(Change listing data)
-----
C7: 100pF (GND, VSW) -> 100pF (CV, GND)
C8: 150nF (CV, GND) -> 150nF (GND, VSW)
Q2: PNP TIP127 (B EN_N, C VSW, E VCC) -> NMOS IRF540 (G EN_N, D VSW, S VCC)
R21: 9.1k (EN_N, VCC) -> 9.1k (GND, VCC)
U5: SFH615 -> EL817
-----
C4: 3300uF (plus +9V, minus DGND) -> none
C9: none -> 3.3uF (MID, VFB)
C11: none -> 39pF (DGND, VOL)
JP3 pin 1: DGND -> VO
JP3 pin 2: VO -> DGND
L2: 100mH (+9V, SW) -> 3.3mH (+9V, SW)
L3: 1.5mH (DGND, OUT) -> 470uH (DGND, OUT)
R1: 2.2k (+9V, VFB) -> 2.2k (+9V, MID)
-----
- EXERCISE GOAL:
For this exercise, gather every line of the data that contains the word "none".

- SOLUTION TO THIS PROBLEM:
C4: 3300uF (plus +9V, minus DGND) -> none
C9: none -> 3.3uF (MID, VFB)
C11: none -> 39pF (DGND, VOL)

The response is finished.